[Object change descriptions]
☆ ☆ ☆ ☆ ☆

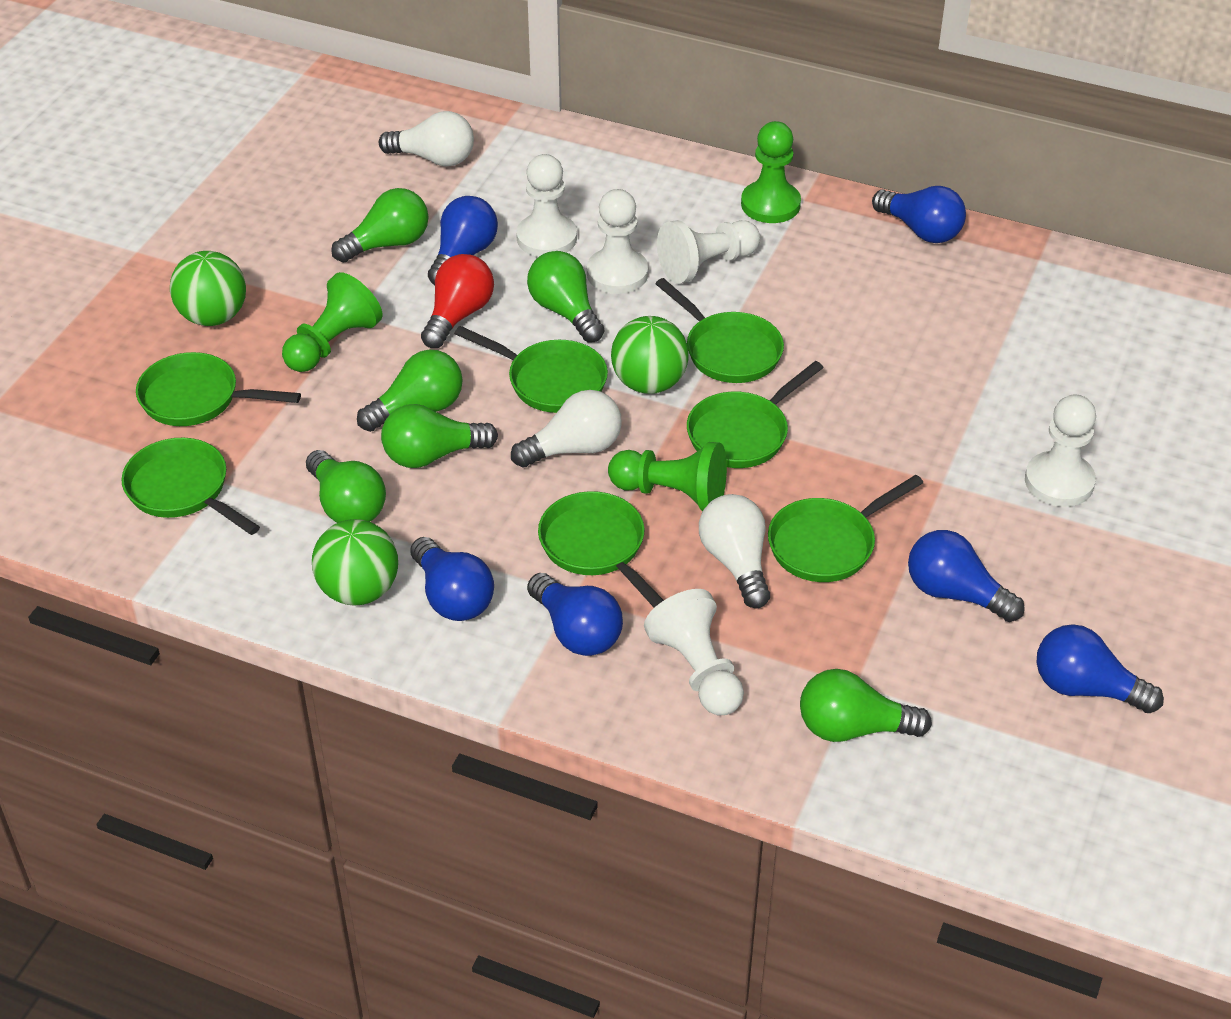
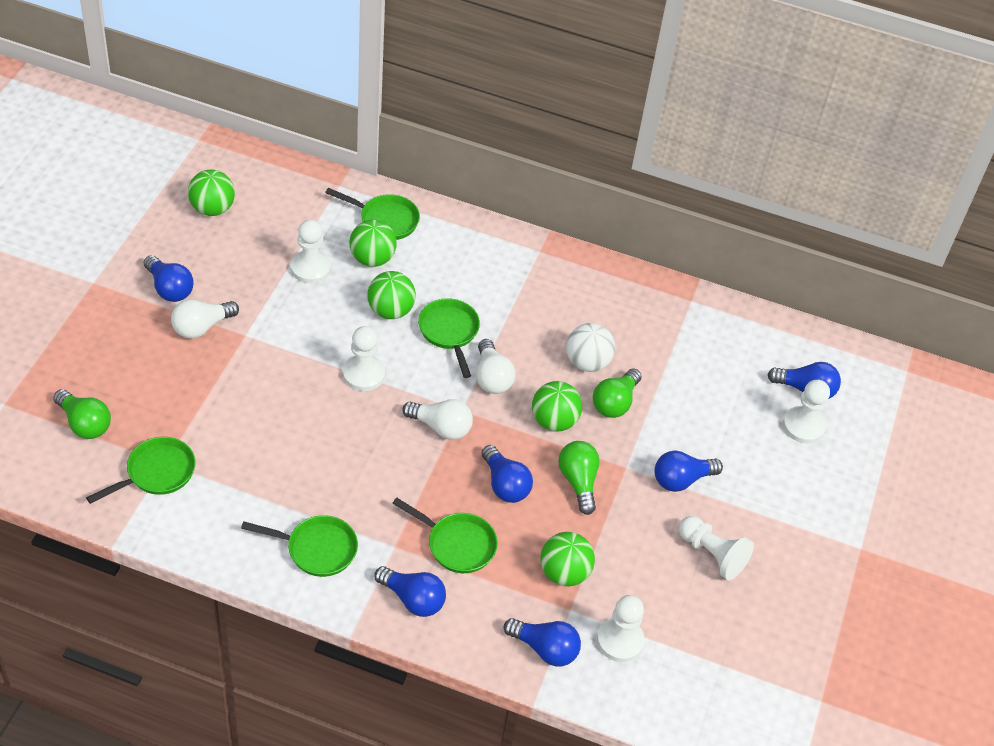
green ball: 3 -> 5
green light bulb: 6 -> 3
green pan: 7 -> 5
green pawn: 3 -> 0
red light bulb: 1 -> 0
white ball: 0 -> 1

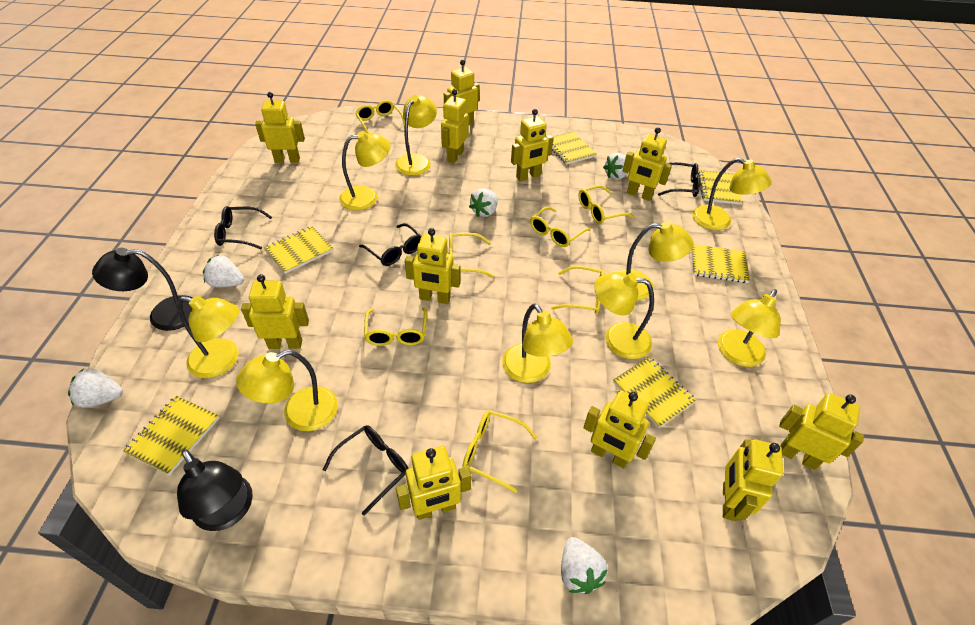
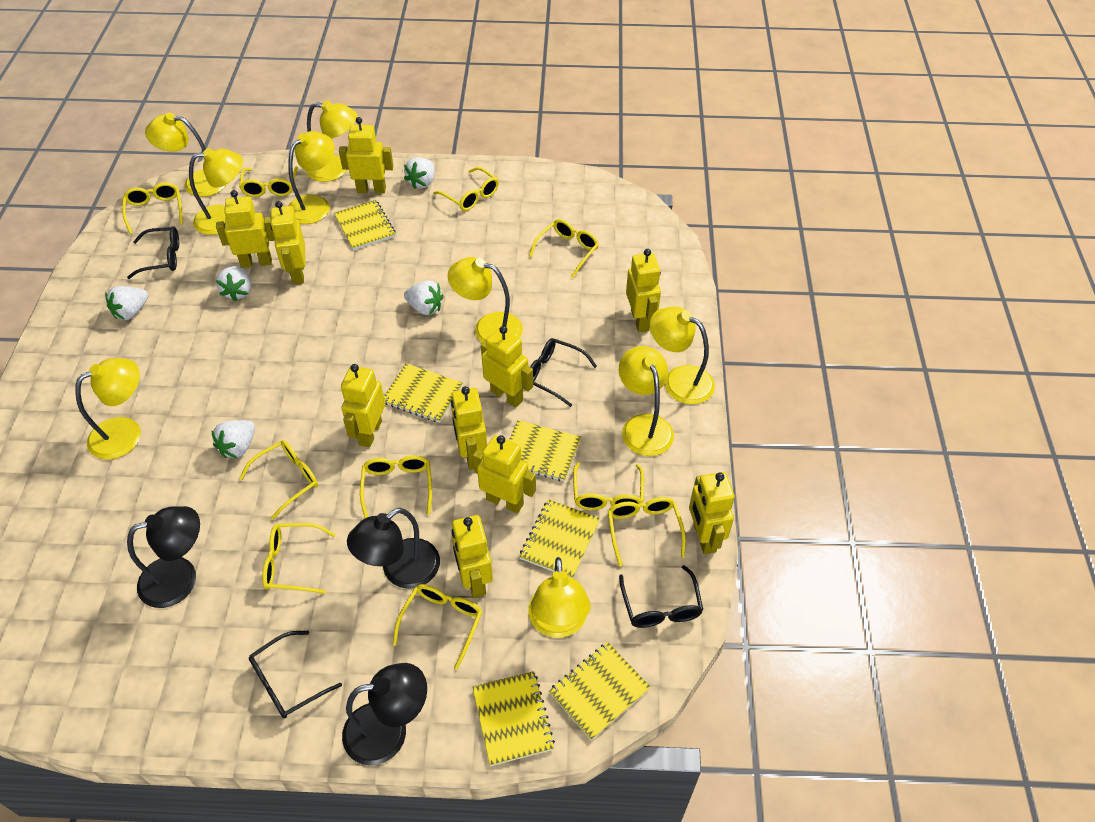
black lamp: 2 -> 3
yellow glasses: 7 -> 10
yellow robot: 11 -> 10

☆ ☆ ☆ ☆ ☆

From the records above, pull every line that carries the word "light".

green light bulb: 6 -> 3
red light bulb: 1 -> 0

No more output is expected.